Task goal:
The task calls for the line containing "pink brush: 5 -> 6" and all later lines, through the end of the entries below, to be set down exactly and without pictures.

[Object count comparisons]
•••••

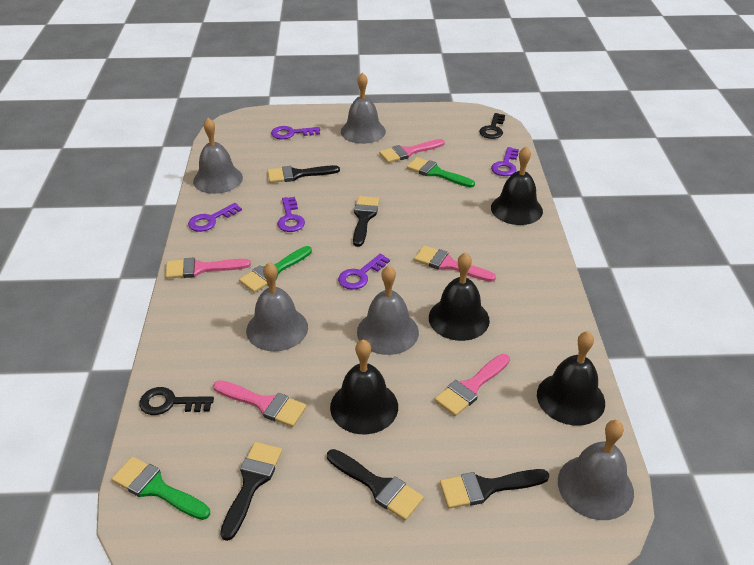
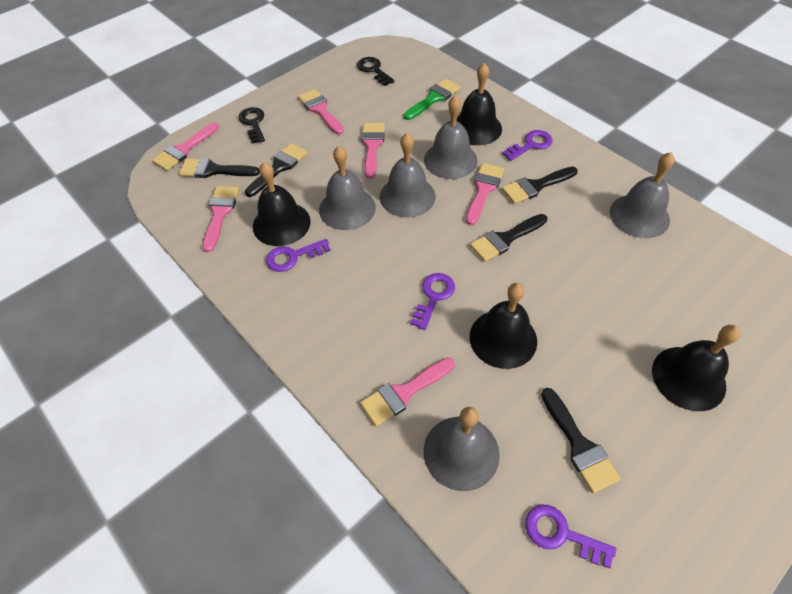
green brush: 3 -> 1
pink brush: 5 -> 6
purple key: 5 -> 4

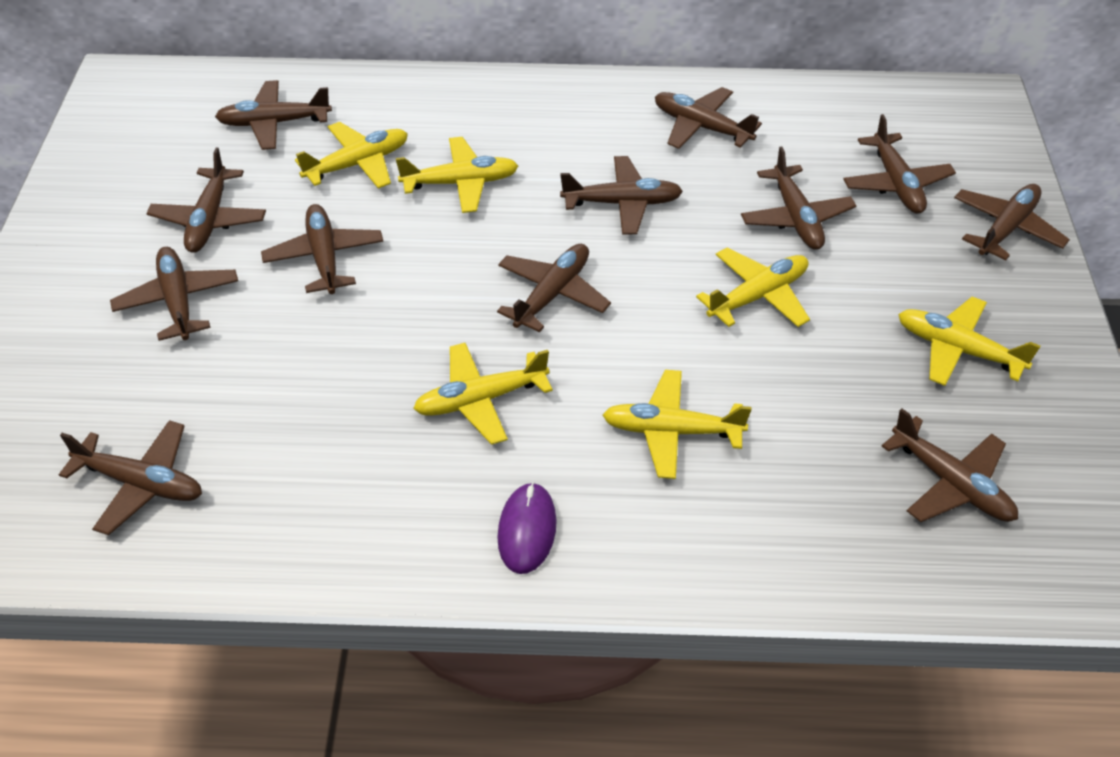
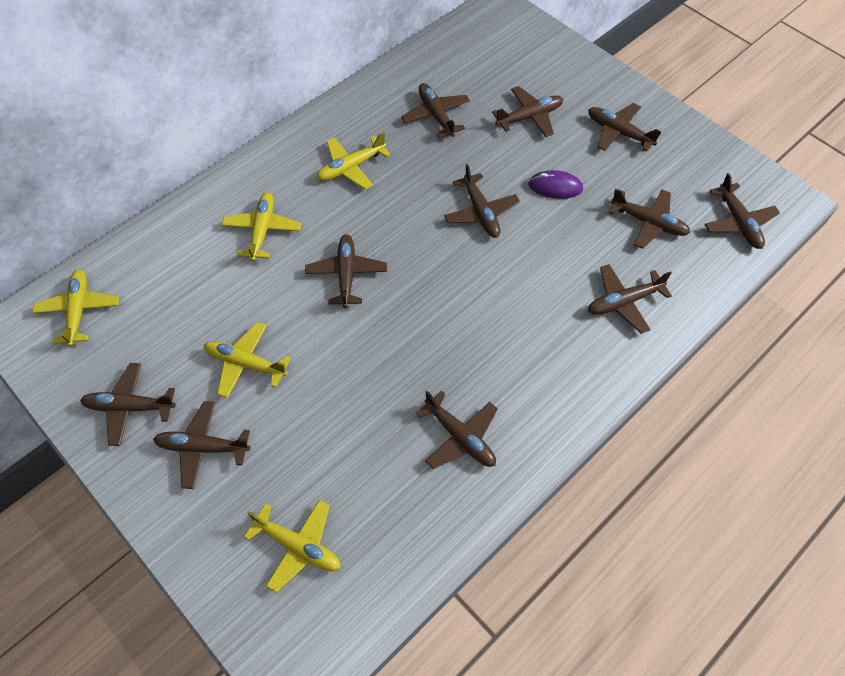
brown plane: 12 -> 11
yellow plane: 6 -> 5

•••••

Response to the exercise:
pink brush: 5 -> 6
purple key: 5 -> 4

brown plane: 12 -> 11
yellow plane: 6 -> 5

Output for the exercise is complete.